**What to produce**
When you transcribe the listing that follows, keep every line exact and omit the pictures.

__________________________________________________

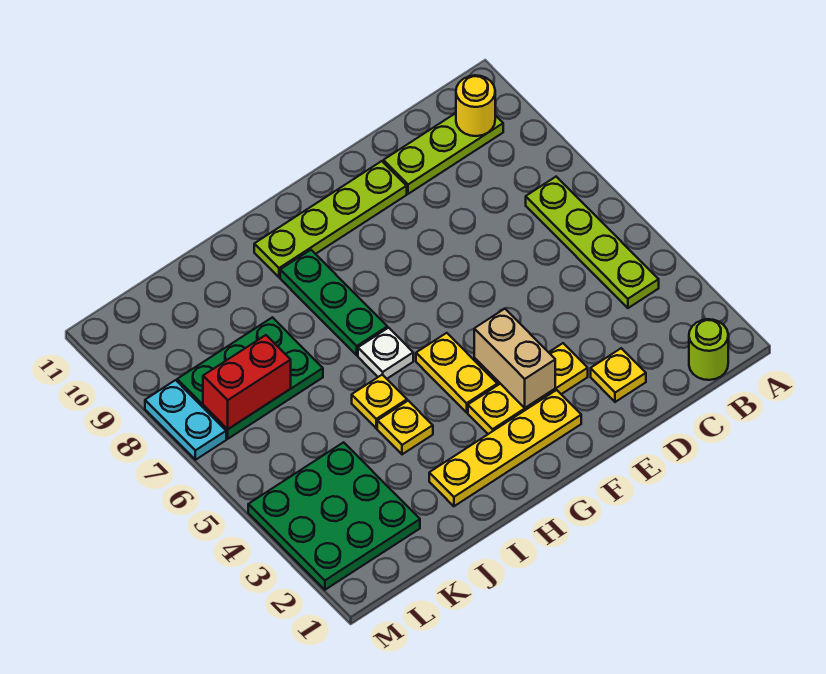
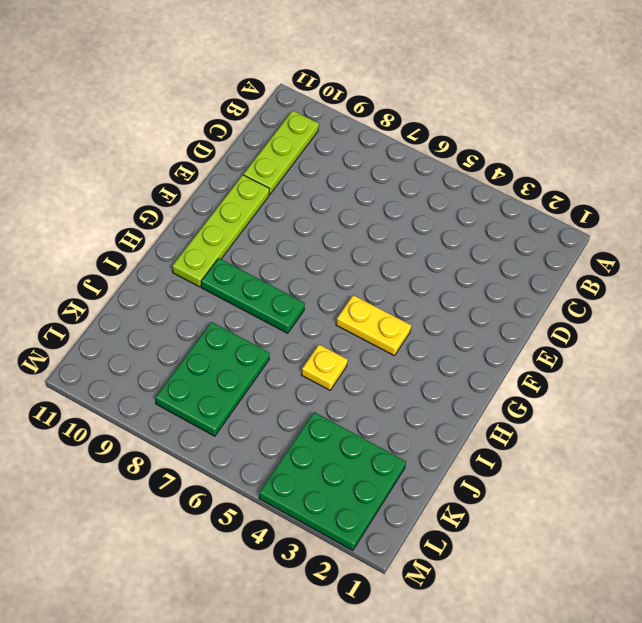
none -> lime round brick B1 level 1
none -> lime plate B4:B7 level 1
none -> yellow plate D2 level 1

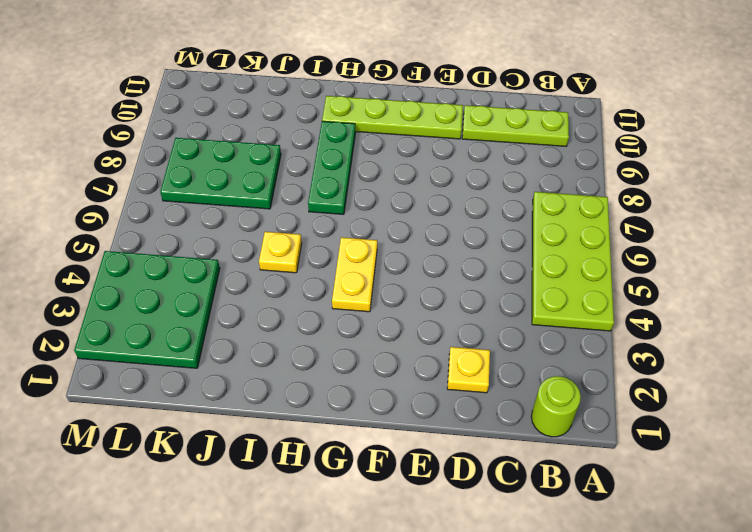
lime plate A4:B7 level 1 -> lime plate B4:B7 level 1
none -> yellow plate E3:G3 level 1
none -> yellow plate F2:I2 level 1
none -> white plate H6 level 1

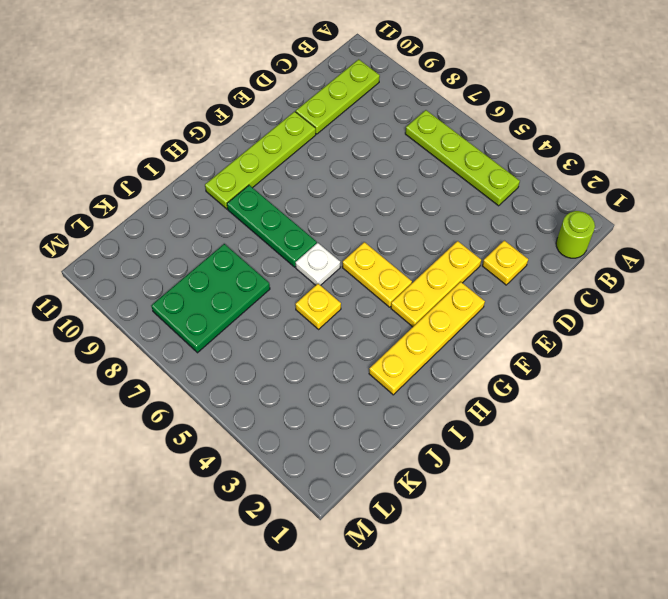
none -> yellow plate I4 level 1
none -> green plate K2:M4 level 1
none -> cyan plate M7:M8 level 1

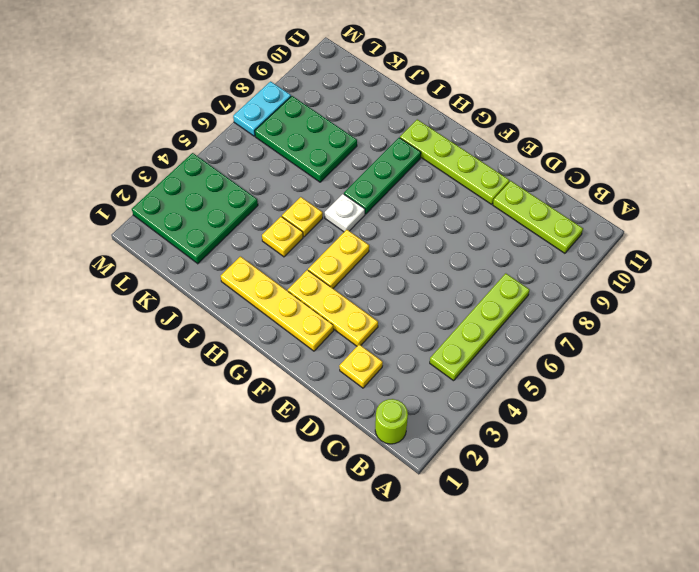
none -> yellow round brick B10 level 2
none -> tan brick F3:F4 level 2
none -> red brick K7:L7 level 2

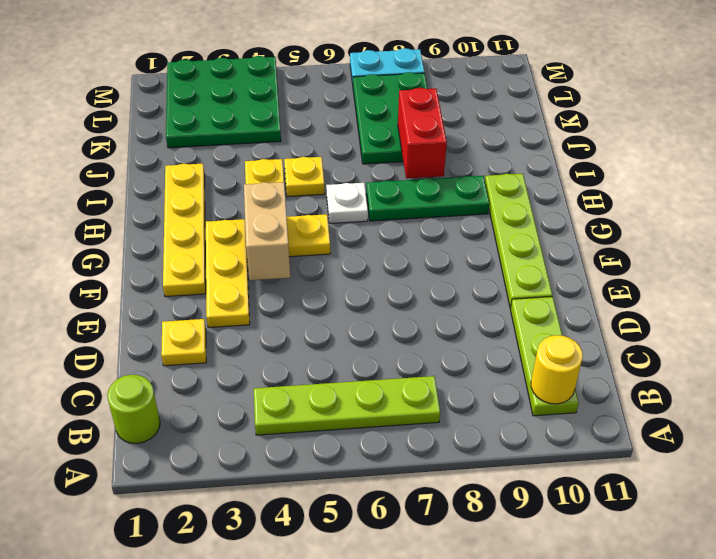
tan brick F4:G4 level 2 -> tan brick F3:F4 level 2
red brick I8:J8 level 2 -> red brick K7:L7 level 2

__________________________________________________

**Solution**
none -> lime round brick B1 level 1
none -> lime plate B4:B7 level 1
none -> yellow plate D2 level 1

lime plate A4:B7 level 1 -> lime plate B4:B7 level 1
none -> yellow plate E3:G3 level 1
none -> yellow plate F2:I2 level 1
none -> white plate H6 level 1

none -> yellow plate I4 level 1
none -> green plate K2:M4 level 1
none -> cyan plate M7:M8 level 1

none -> yellow round brick B10 level 2
none -> tan brick F3:F4 level 2
none -> red brick K7:L7 level 2

tan brick F4:G4 level 2 -> tan brick F3:F4 level 2
red brick I8:J8 level 2 -> red brick K7:L7 level 2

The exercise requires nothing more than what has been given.